■ **Exercise brief**: Retype, word for word, each line between the lines holding "The second view lost the YellowLemon" and "The second view gained the AquaPricklyPlant", inclusive, and leave the rest of the data alone.

■ **Task data**:
>>>>

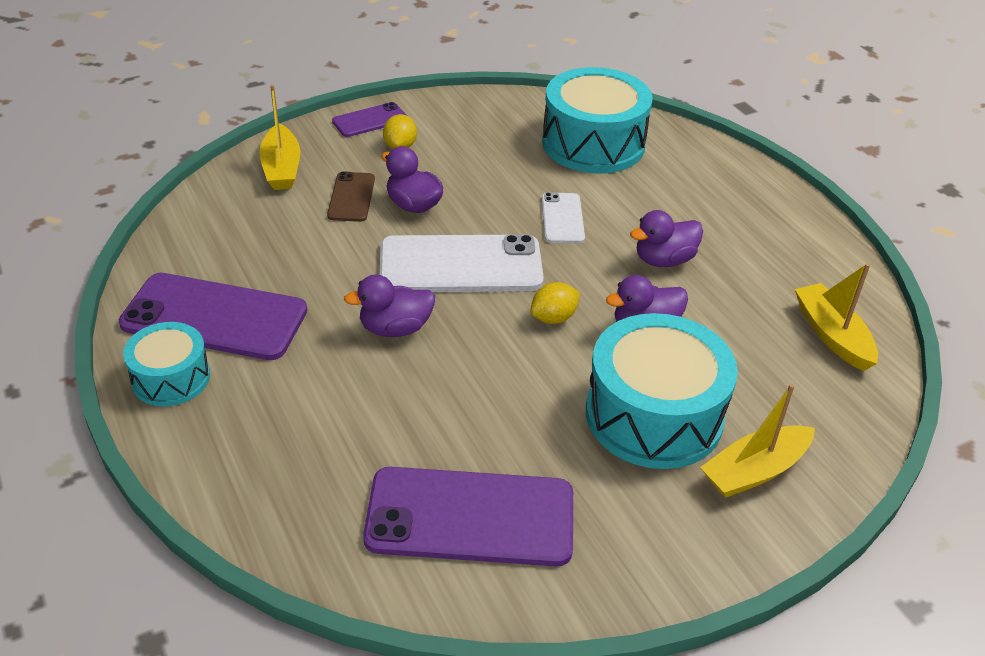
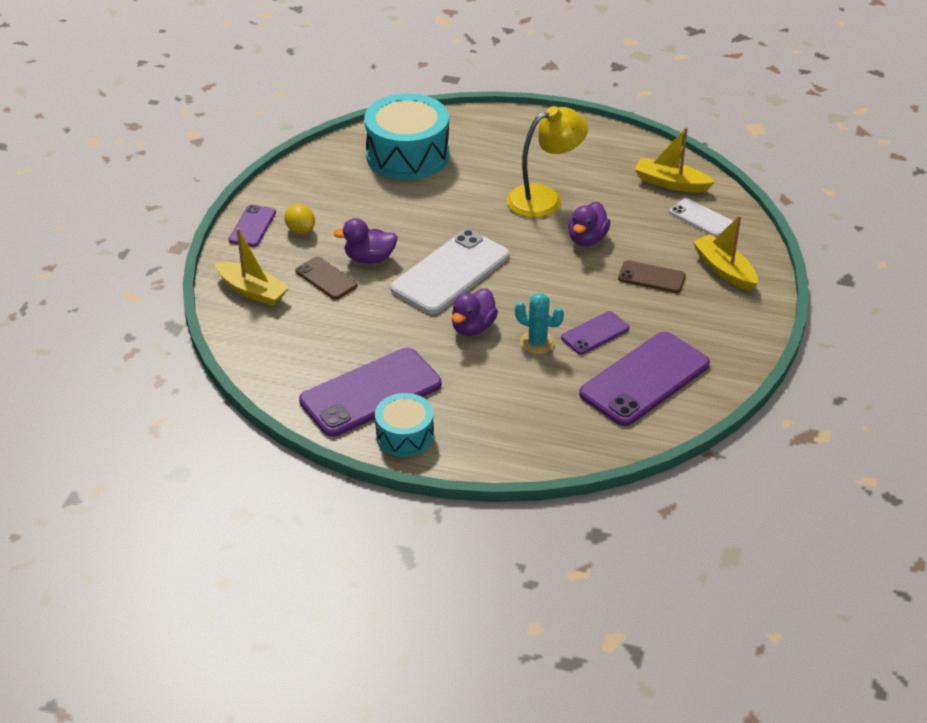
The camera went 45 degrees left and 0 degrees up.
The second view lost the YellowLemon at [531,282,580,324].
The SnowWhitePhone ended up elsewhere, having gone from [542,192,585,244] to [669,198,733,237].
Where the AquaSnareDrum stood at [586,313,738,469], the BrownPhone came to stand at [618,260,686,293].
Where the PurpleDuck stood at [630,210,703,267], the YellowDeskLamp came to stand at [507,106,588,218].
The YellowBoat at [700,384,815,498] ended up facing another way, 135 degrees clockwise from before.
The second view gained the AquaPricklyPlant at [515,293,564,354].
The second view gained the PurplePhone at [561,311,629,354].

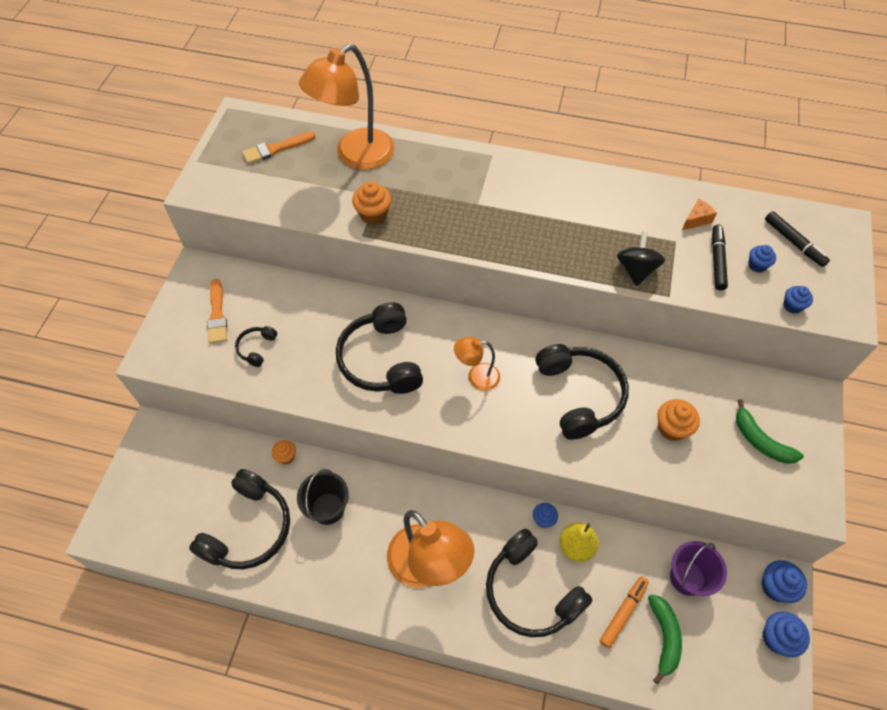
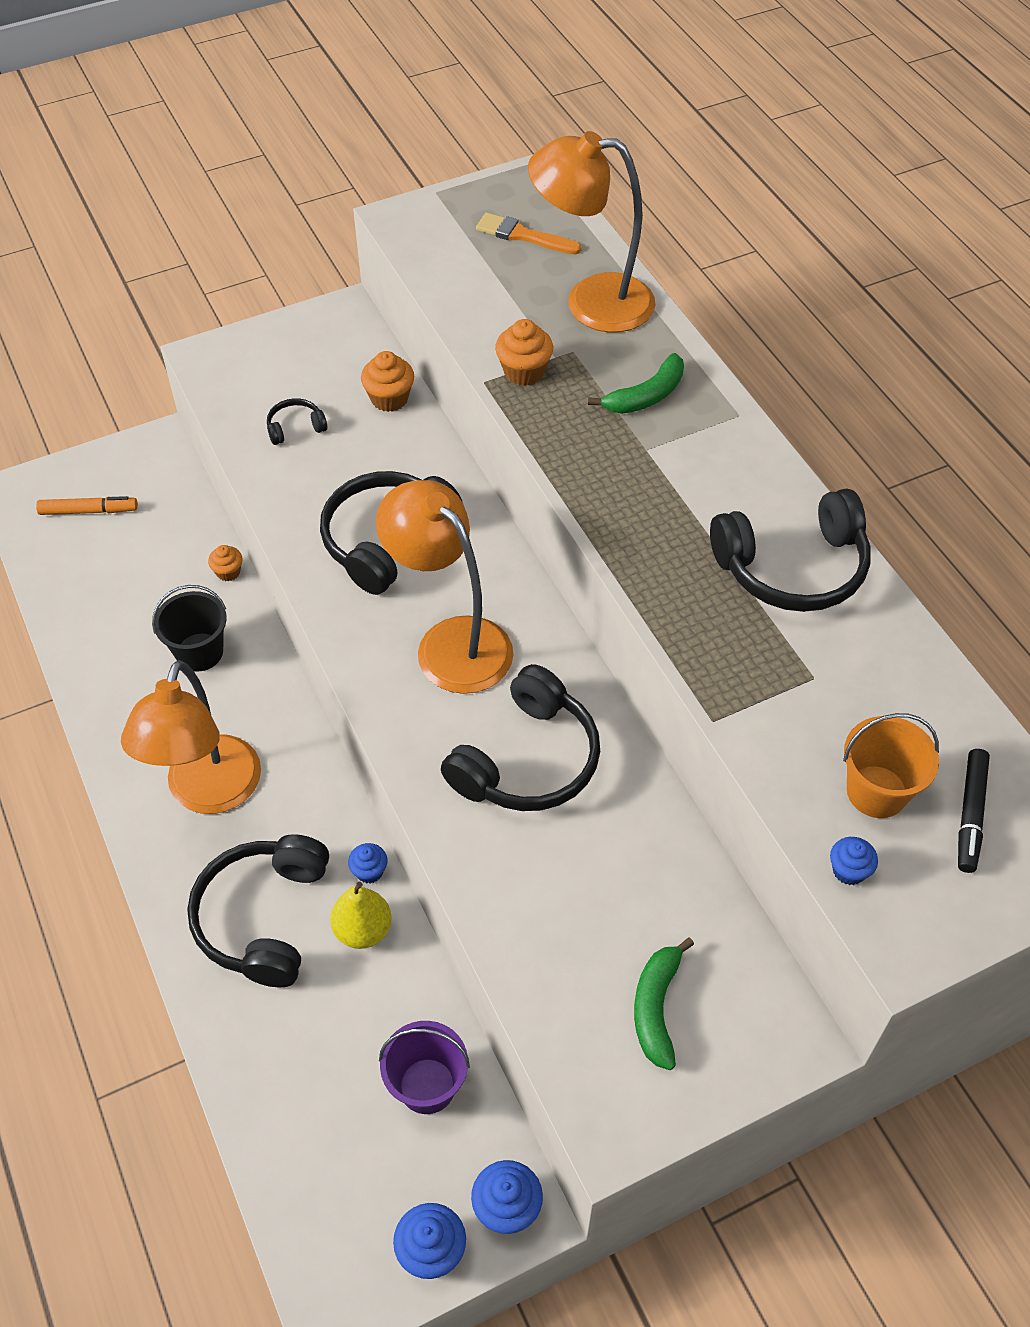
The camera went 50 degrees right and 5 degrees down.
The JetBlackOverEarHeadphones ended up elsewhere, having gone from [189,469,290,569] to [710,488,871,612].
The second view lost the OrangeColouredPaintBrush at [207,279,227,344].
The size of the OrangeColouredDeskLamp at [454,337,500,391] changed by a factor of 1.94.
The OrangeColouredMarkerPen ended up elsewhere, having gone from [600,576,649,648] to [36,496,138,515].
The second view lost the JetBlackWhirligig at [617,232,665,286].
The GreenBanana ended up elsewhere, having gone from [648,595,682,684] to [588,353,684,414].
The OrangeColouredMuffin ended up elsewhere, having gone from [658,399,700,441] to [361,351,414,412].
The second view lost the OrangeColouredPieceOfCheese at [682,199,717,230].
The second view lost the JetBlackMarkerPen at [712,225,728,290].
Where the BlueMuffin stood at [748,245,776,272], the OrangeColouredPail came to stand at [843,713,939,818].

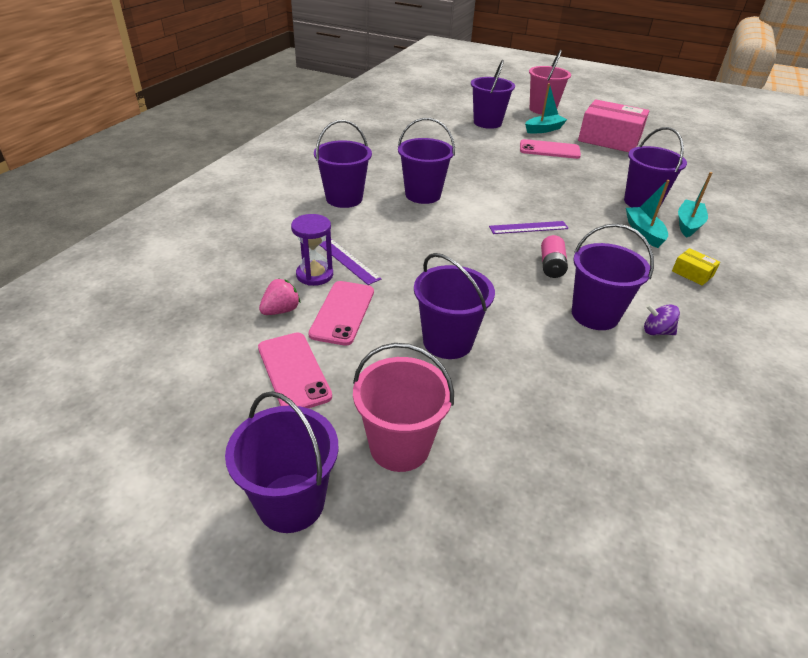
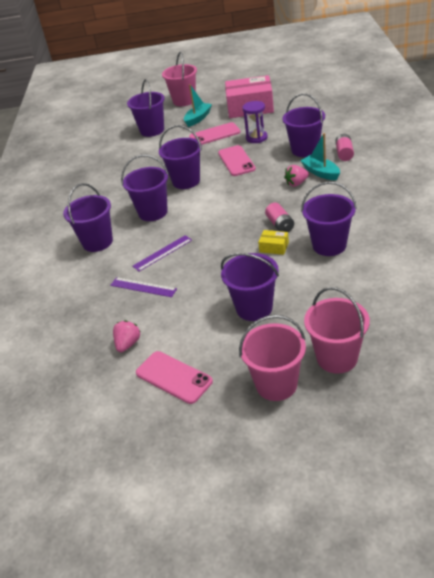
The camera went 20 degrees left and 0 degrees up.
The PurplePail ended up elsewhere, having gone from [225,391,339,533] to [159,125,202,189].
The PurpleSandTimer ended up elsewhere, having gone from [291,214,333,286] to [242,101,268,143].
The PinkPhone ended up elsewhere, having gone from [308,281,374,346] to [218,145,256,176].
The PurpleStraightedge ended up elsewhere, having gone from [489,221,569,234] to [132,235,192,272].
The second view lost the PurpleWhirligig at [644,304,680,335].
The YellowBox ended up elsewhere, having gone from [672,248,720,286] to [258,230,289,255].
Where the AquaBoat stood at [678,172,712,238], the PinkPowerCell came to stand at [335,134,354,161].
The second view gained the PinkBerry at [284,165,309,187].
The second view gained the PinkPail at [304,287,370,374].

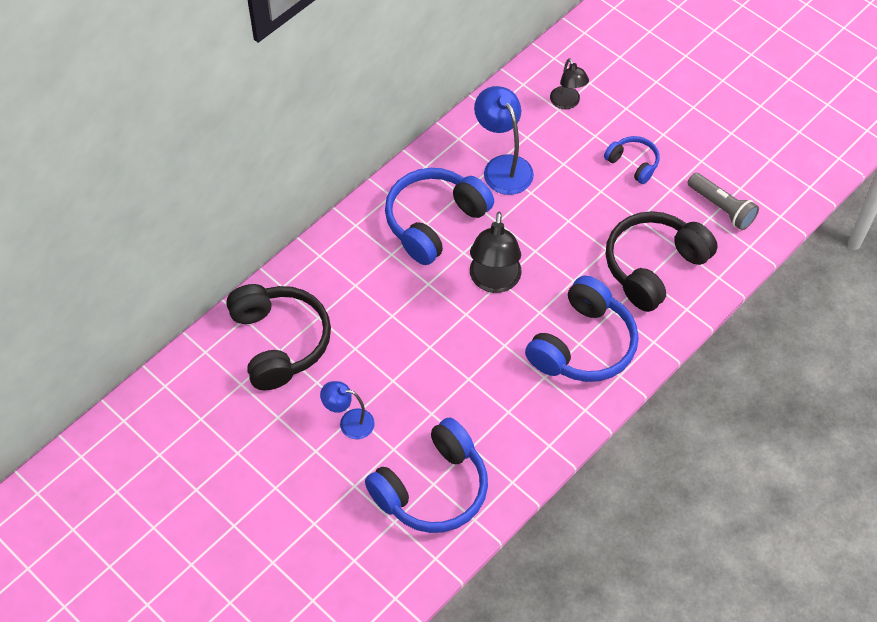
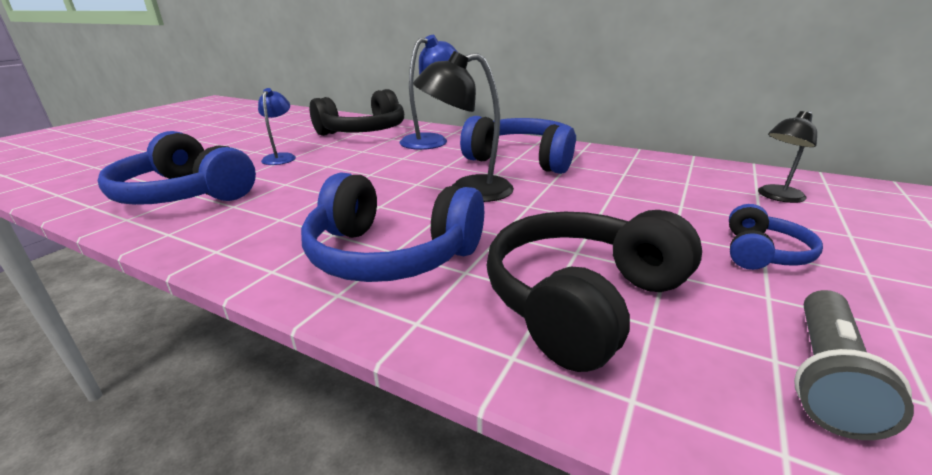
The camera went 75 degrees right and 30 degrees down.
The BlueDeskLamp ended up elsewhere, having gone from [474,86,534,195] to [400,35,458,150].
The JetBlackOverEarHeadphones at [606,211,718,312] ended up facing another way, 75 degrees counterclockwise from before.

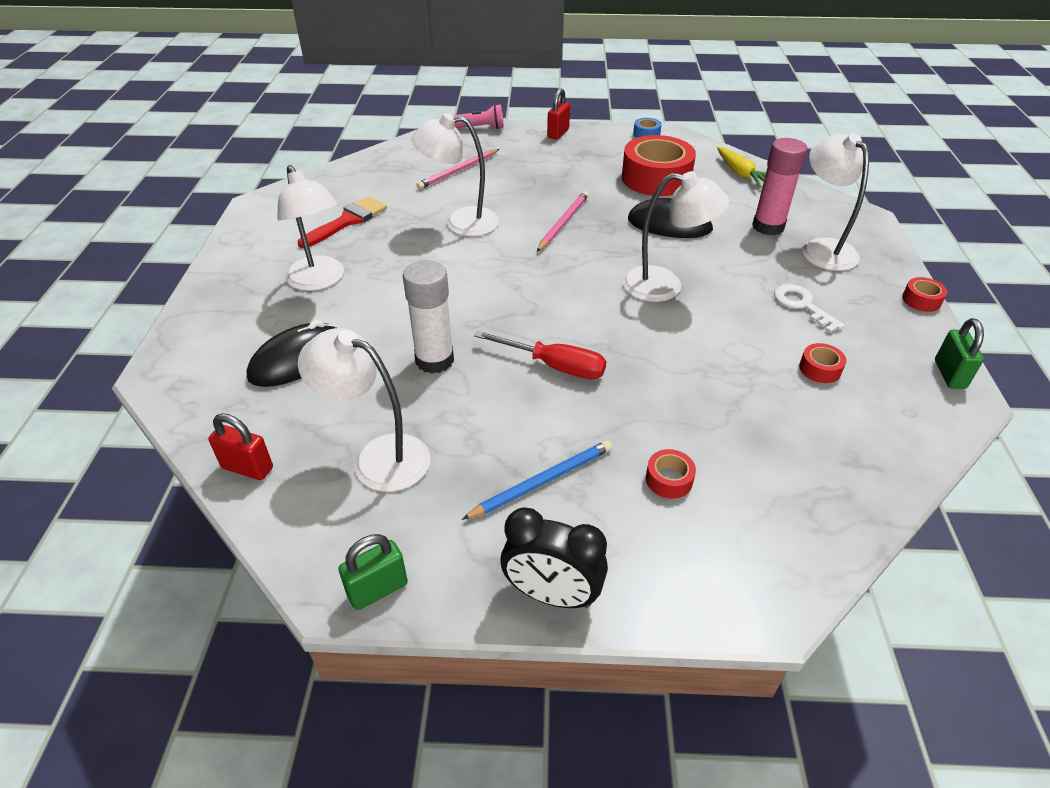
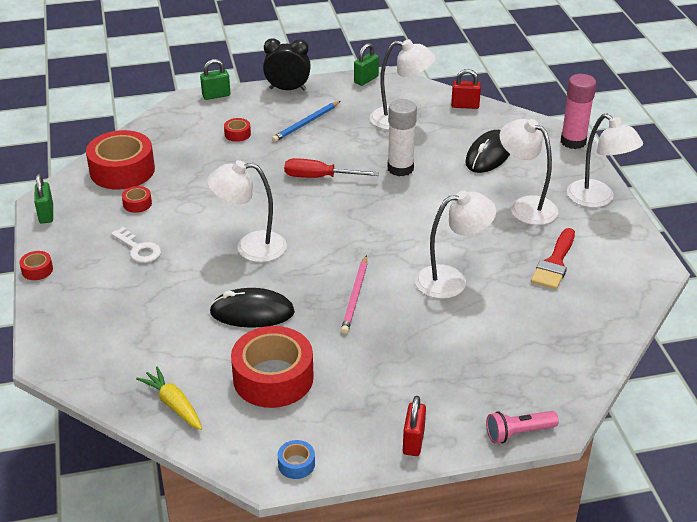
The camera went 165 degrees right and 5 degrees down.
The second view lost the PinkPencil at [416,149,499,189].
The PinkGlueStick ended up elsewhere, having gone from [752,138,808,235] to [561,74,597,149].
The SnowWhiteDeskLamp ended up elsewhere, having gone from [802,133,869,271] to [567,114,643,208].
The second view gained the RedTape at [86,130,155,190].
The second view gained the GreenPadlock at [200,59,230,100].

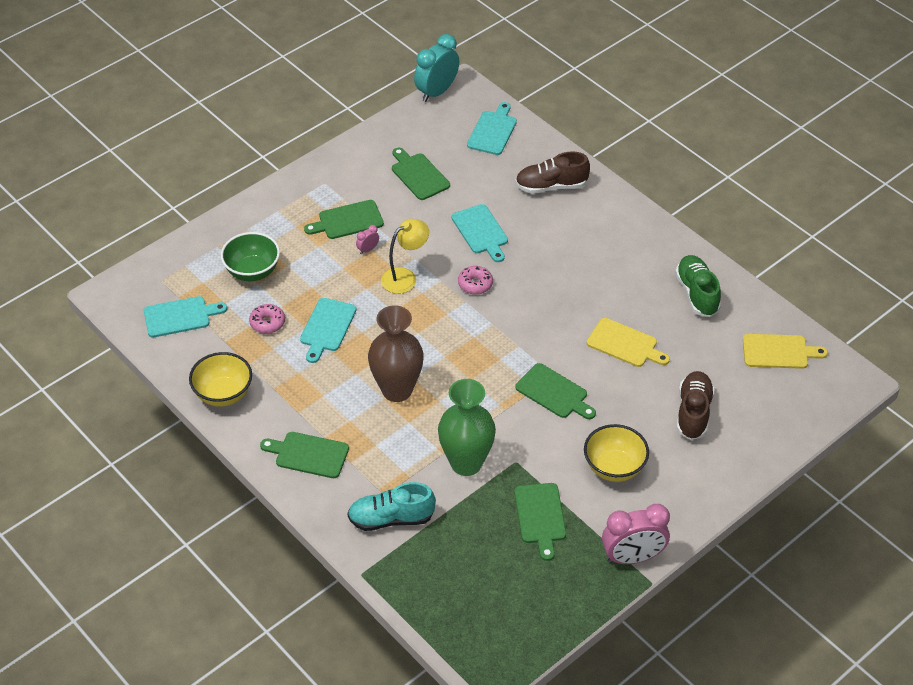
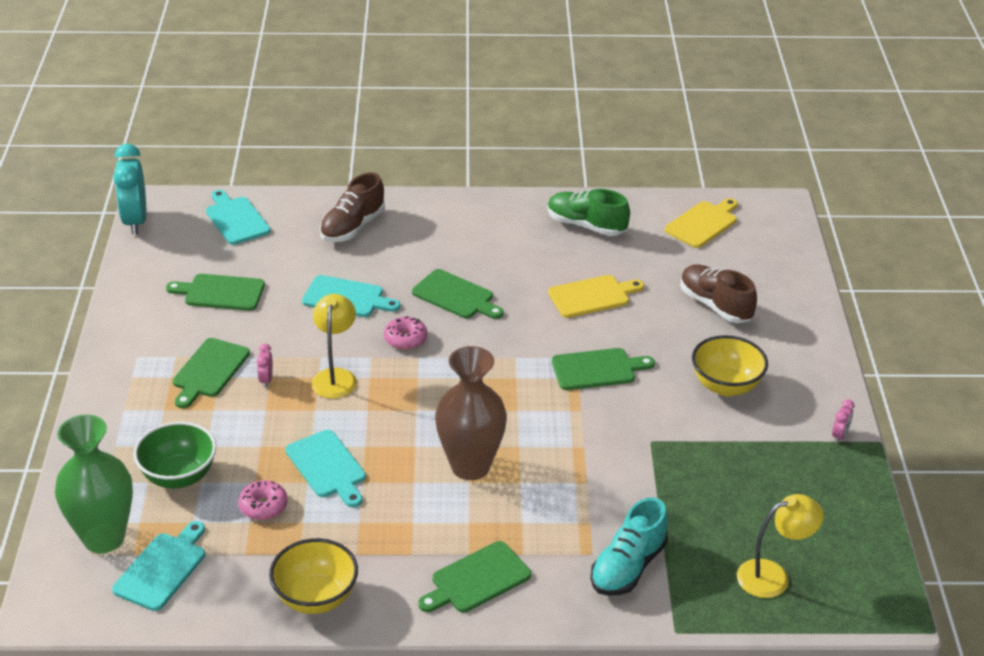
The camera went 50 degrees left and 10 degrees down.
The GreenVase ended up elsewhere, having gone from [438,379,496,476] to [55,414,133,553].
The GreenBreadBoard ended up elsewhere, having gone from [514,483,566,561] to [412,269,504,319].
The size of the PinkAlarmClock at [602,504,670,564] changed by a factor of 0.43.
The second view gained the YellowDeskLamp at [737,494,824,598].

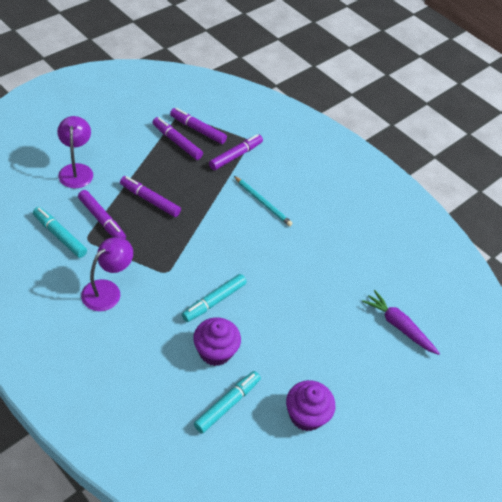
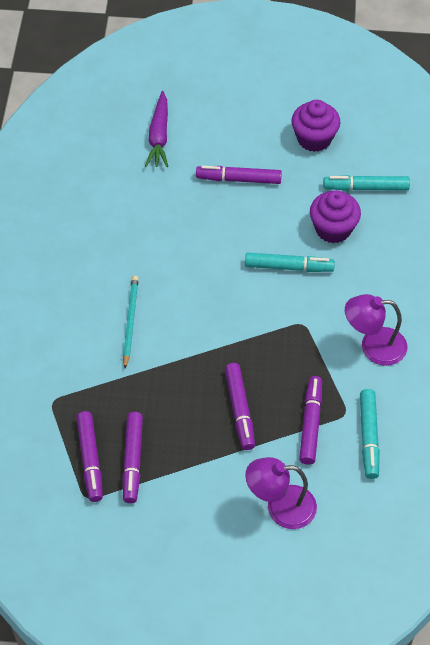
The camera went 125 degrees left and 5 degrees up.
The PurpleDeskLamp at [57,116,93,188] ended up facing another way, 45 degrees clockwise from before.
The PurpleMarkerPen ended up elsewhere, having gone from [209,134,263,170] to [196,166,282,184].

<<<<

■ **Worked solution**:
The second view lost the YellowLemon at [531,282,580,324].
The SnowWhitePhone ended up elsewhere, having gone from [542,192,585,244] to [669,198,733,237].
Where the AquaSnareDrum stood at [586,313,738,469], the BrownPhone came to stand at [618,260,686,293].
Where the PurpleDuck stood at [630,210,703,267], the YellowDeskLamp came to stand at [507,106,588,218].
The YellowBoat at [700,384,815,498] ended up facing another way, 135 degrees clockwise from before.
The second view gained the AquaPricklyPlant at [515,293,564,354].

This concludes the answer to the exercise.